>>>

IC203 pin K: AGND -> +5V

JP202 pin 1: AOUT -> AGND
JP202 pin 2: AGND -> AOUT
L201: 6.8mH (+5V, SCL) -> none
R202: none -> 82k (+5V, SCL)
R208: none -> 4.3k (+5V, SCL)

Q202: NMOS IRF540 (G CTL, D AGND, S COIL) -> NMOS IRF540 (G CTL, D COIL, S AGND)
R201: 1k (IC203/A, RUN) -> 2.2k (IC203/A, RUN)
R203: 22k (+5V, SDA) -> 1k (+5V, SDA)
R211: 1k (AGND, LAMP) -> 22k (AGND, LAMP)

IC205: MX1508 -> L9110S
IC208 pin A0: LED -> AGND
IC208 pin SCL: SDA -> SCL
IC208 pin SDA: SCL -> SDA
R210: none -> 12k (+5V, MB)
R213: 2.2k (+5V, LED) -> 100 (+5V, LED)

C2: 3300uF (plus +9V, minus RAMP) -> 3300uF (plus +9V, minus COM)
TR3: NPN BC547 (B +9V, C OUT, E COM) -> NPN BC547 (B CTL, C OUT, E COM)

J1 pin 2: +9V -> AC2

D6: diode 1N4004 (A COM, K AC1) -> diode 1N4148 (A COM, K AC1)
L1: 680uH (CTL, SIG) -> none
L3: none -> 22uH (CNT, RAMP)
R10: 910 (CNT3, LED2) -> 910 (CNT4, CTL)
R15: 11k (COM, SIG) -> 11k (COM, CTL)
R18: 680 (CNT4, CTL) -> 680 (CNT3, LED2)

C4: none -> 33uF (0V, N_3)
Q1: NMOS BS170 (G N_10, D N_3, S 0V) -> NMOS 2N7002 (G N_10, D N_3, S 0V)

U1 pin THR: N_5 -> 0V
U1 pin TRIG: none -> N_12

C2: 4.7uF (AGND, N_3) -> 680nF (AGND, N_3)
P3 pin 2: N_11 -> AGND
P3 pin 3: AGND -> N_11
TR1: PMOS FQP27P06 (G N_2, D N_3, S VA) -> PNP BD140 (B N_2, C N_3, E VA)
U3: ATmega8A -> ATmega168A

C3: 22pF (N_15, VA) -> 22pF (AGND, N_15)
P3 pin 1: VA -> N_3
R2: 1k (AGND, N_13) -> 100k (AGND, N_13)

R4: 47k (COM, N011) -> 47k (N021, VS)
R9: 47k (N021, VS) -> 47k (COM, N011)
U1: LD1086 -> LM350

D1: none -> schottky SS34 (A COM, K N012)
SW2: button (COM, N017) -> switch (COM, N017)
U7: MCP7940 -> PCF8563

<<<

EXERCISE DETAILS: Every line of data must be returned unchanged.

TASK RESULT:
IC203 pin K: AGND -> +5V

JP202 pin 1: AOUT -> AGND
JP202 pin 2: AGND -> AOUT
L201: 6.8mH (+5V, SCL) -> none
R202: none -> 82k (+5V, SCL)
R208: none -> 4.3k (+5V, SCL)

Q202: NMOS IRF540 (G CTL, D AGND, S COIL) -> NMOS IRF540 (G CTL, D COIL, S AGND)
R201: 1k (IC203/A, RUN) -> 2.2k (IC203/A, RUN)
R203: 22k (+5V, SDA) -> 1k (+5V, SDA)
R211: 1k (AGND, LAMP) -> 22k (AGND, LAMP)

IC205: MX1508 -> L9110S
IC208 pin A0: LED -> AGND
IC208 pin SCL: SDA -> SCL
IC208 pin SDA: SCL -> SDA
R210: none -> 12k (+5V, MB)
R213: 2.2k (+5V, LED) -> 100 (+5V, LED)

C2: 3300uF (plus +9V, minus RAMP) -> 3300uF (plus +9V, minus COM)
TR3: NPN BC547 (B +9V, C OUT, E COM) -> NPN BC547 (B CTL, C OUT, E COM)

J1 pin 2: +9V -> AC2

D6: diode 1N4004 (A COM, K AC1) -> diode 1N4148 (A COM, K AC1)
L1: 680uH (CTL, SIG) -> none
L3: none -> 22uH (CNT, RAMP)
R10: 910 (CNT3, LED2) -> 910 (CNT4, CTL)
R15: 11k (COM, SIG) -> 11k (COM, CTL)
R18: 680 (CNT4, CTL) -> 680 (CNT3, LED2)

C4: none -> 33uF (0V, N_3)
Q1: NMOS BS170 (G N_10, D N_3, S 0V) -> NMOS 2N7002 (G N_10, D N_3, S 0V)

U1 pin THR: N_5 -> 0V
U1 pin TRIG: none -> N_12

C2: 4.7uF (AGND, N_3) -> 680nF (AGND, N_3)
P3 pin 2: N_11 -> AGND
P3 pin 3: AGND -> N_11
TR1: PMOS FQP27P06 (G N_2, D N_3, S VA) -> PNP BD140 (B N_2, C N_3, E VA)
U3: ATmega8A -> ATmega168A

C3: 22pF (N_15, VA) -> 22pF (AGND, N_15)
P3 pin 1: VA -> N_3
R2: 1k (AGND, N_13) -> 100k (AGND, N_13)

R4: 47k (COM, N011) -> 47k (N021, VS)
R9: 47k (N021, VS) -> 47k (COM, N011)
U1: LD1086 -> LM350

D1: none -> schottky SS34 (A COM, K N012)
SW2: button (COM, N017) -> switch (COM, N017)
U7: MCP7940 -> PCF8563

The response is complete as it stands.